DATASET CONTENT Start Marker
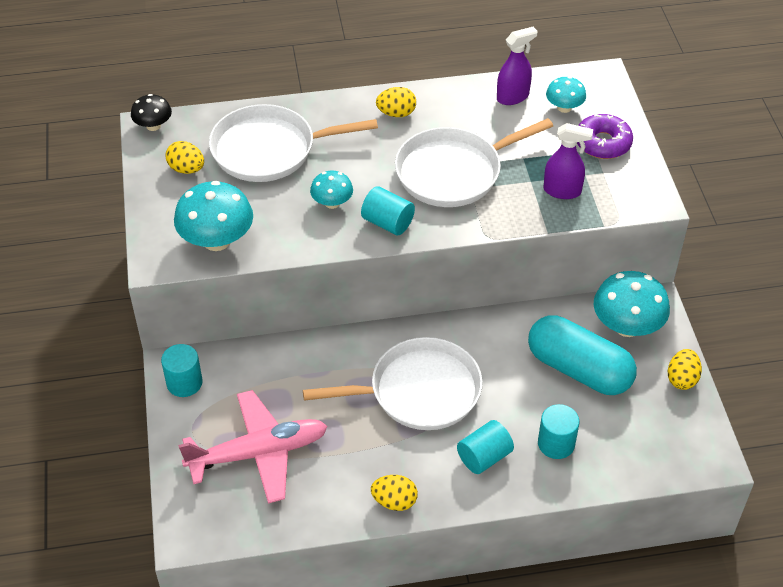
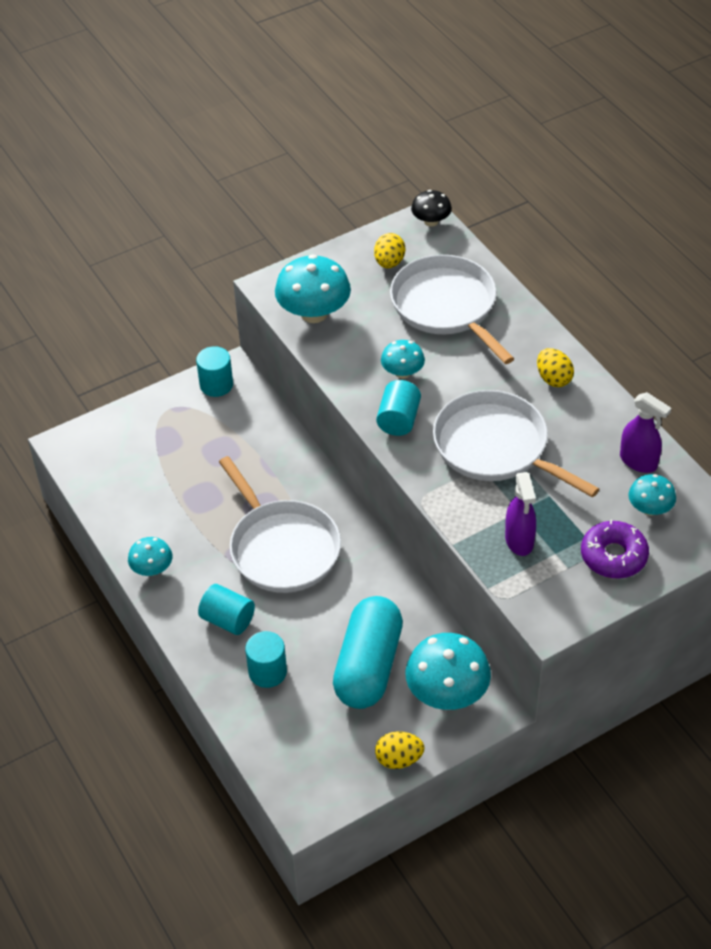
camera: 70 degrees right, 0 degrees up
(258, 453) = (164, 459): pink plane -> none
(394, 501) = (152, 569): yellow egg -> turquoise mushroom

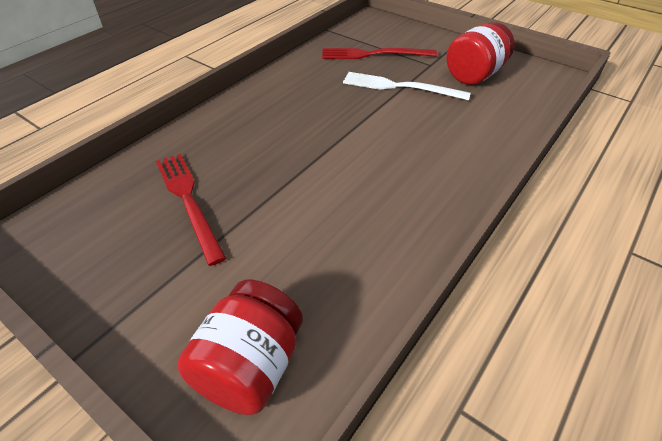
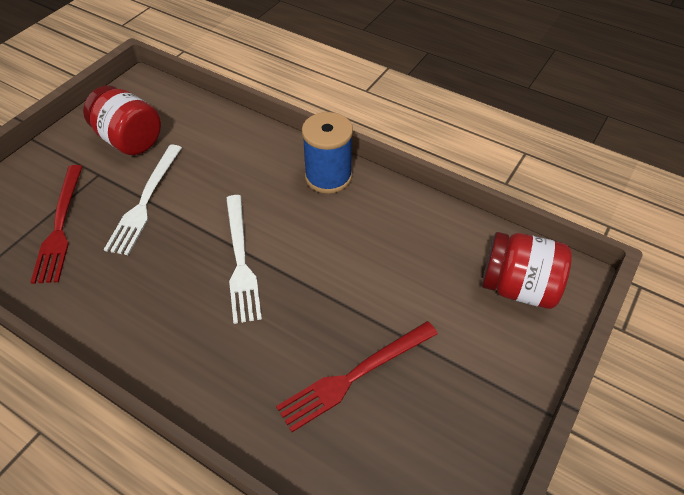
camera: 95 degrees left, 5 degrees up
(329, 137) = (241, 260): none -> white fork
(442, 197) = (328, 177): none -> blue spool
DATASET CONTENT End Marker
Repeat the records in full and exactly, leaving every picture out.

camera: 70 degrees right, 0 degrees up
(258, 453) = (164, 459): pink plane -> none
(394, 501) = (152, 569): yellow egg -> turquoise mushroom

camera: 95 degrees left, 5 degrees up
(329, 137) = (241, 260): none -> white fork
(442, 197) = (328, 177): none -> blue spool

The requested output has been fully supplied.